*** Begin section ***

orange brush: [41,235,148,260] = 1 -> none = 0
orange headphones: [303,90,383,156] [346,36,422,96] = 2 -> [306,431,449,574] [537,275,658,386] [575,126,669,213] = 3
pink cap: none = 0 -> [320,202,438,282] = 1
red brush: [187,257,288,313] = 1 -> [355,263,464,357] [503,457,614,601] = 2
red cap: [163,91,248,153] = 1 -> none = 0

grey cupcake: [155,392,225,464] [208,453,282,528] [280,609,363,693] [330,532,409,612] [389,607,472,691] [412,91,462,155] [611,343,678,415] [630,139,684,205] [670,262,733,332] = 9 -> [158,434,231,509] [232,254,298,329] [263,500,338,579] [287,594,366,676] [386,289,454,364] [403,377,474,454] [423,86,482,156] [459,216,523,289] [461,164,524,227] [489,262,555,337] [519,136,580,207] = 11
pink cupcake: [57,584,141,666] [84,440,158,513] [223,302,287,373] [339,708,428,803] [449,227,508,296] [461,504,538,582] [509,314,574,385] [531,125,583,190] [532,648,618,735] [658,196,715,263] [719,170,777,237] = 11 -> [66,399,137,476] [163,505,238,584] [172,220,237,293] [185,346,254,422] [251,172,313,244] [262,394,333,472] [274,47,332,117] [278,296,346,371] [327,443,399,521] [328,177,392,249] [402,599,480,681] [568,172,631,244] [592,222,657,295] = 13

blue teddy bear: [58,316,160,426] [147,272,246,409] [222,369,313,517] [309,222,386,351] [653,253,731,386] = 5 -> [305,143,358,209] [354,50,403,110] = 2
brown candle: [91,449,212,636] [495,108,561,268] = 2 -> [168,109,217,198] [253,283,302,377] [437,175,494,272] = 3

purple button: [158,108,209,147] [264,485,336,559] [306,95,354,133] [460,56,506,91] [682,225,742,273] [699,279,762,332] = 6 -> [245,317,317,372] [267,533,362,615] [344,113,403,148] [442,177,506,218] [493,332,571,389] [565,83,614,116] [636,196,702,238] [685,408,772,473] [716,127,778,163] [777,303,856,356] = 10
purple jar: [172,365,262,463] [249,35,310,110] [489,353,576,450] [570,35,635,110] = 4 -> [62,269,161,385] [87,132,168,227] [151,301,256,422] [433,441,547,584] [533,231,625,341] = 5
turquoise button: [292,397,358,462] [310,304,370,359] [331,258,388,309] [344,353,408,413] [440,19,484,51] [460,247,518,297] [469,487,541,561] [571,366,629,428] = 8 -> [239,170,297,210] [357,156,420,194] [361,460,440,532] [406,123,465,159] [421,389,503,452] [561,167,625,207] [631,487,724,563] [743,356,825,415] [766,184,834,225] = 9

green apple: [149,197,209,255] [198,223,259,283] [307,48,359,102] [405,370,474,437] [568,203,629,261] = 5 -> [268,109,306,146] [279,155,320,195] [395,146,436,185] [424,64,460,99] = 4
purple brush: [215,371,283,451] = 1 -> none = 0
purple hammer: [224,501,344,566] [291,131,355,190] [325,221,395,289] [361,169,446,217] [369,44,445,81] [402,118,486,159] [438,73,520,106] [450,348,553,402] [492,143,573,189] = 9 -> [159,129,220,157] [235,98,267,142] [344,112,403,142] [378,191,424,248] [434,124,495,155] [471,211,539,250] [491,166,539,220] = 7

*** End section ***

INSTRUCTION → Within the material above, the line with "red brush: [187,257,288,313]" opens the range and the line with "grey cupcake: [155,392,225,464]" closes it; reproduce that range word for word.

WRITTEN RESPONSE →
red brush: [187,257,288,313] = 1 -> [355,263,464,357] [503,457,614,601] = 2
red cap: [163,91,248,153] = 1 -> none = 0

grey cupcake: [155,392,225,464] [208,453,282,528] [280,609,363,693] [330,532,409,612] [389,607,472,691] [412,91,462,155] [611,343,678,415] [630,139,684,205] [670,262,733,332] = 9 -> [158,434,231,509] [232,254,298,329] [263,500,338,579] [287,594,366,676] [386,289,454,364] [403,377,474,454] [423,86,482,156] [459,216,523,289] [461,164,524,227] [489,262,555,337] [519,136,580,207] = 11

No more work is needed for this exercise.